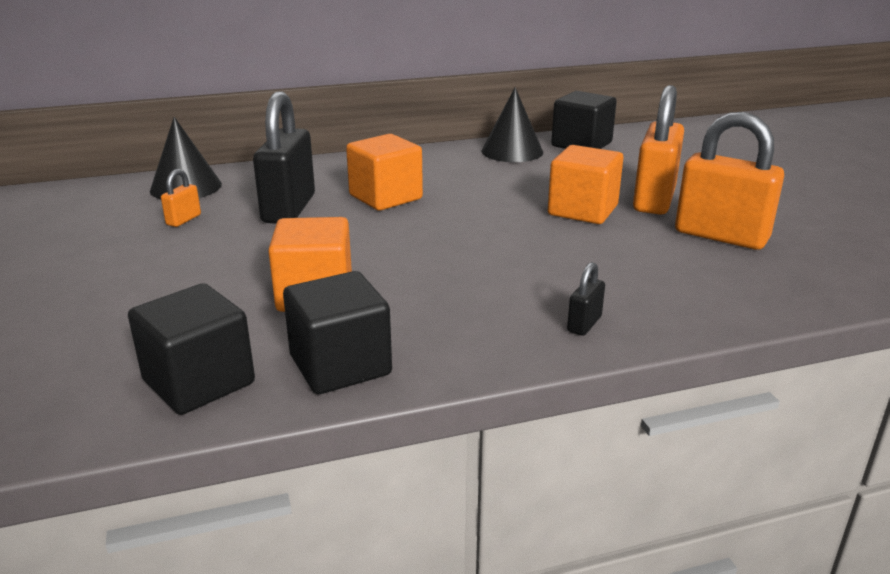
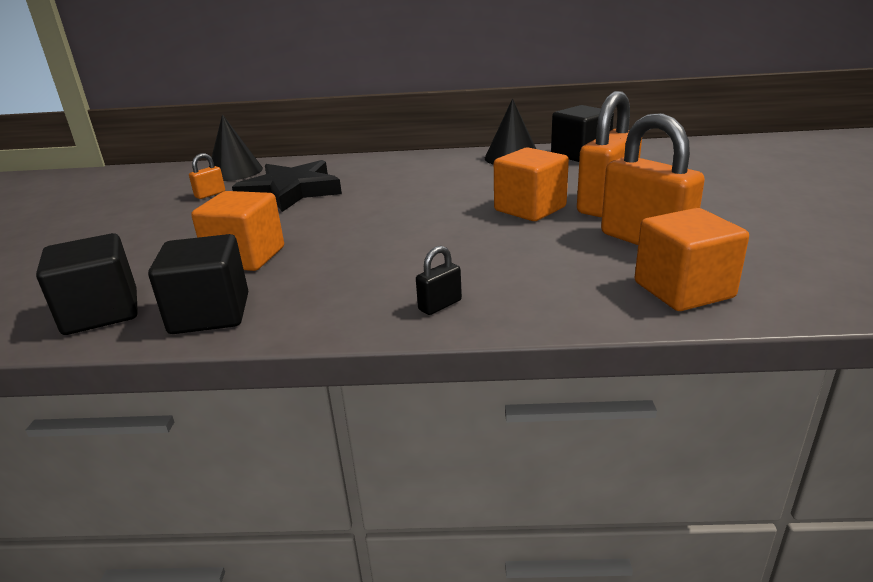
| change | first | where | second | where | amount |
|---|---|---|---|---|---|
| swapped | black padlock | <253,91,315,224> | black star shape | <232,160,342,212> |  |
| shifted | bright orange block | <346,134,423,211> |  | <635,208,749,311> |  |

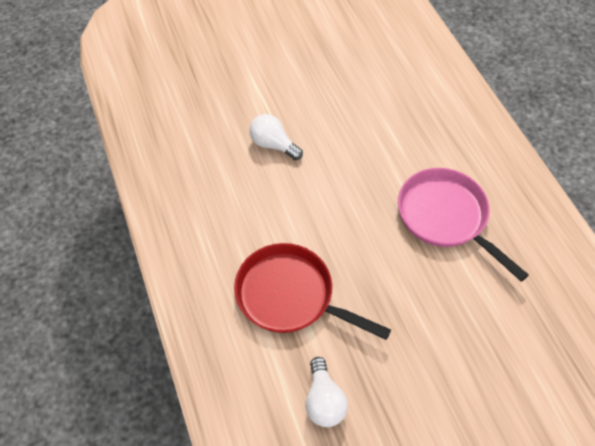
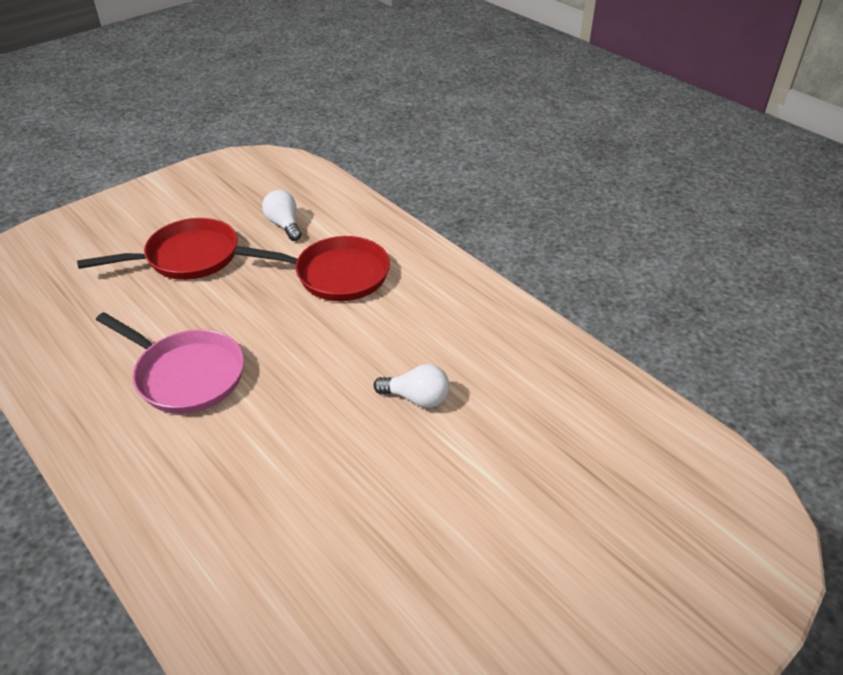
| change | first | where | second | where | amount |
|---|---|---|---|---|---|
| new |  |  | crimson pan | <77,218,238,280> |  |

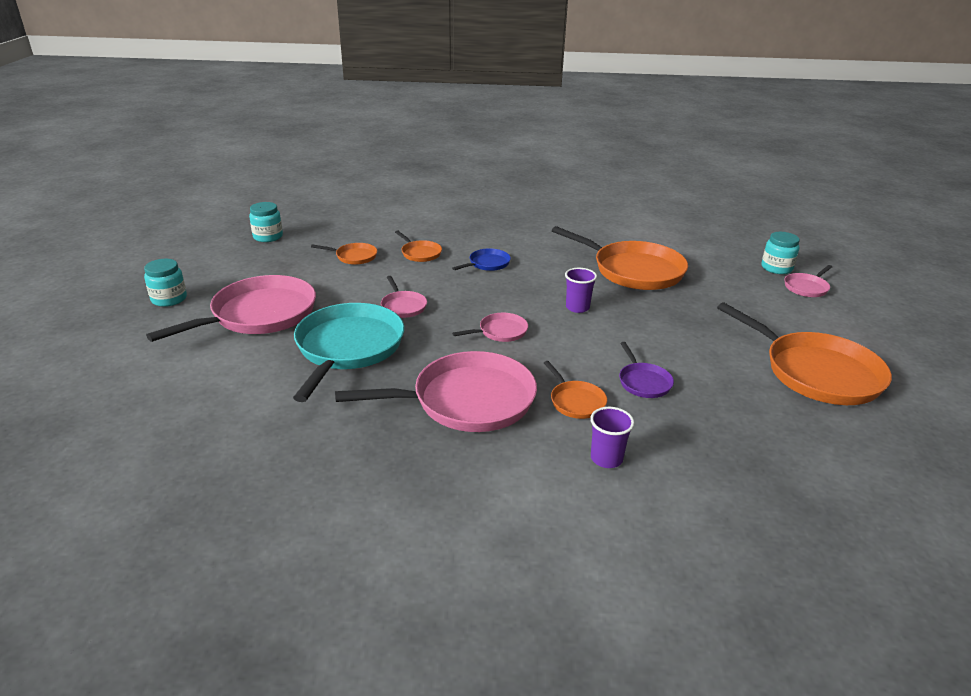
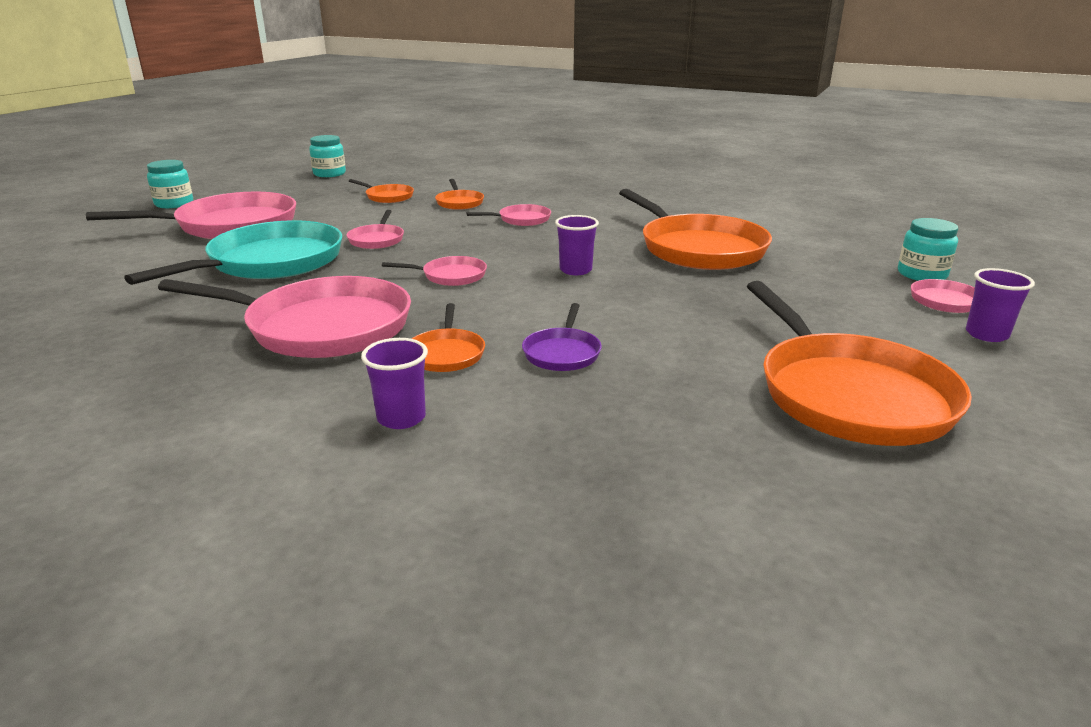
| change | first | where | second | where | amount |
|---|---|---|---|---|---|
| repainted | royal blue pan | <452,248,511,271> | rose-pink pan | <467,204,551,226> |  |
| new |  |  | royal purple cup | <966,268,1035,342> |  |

[INSTRUCTIONS TO FOLLOW] Bring together every line in the entries that holds the string "royal".

[COMPLETED TASK]
| repainted | royal blue pan | <452,248,511,271> | rose-pink pan | <467,204,551,226> |  |
| new |  |  | royal purple cup | <966,268,1035,342> |  |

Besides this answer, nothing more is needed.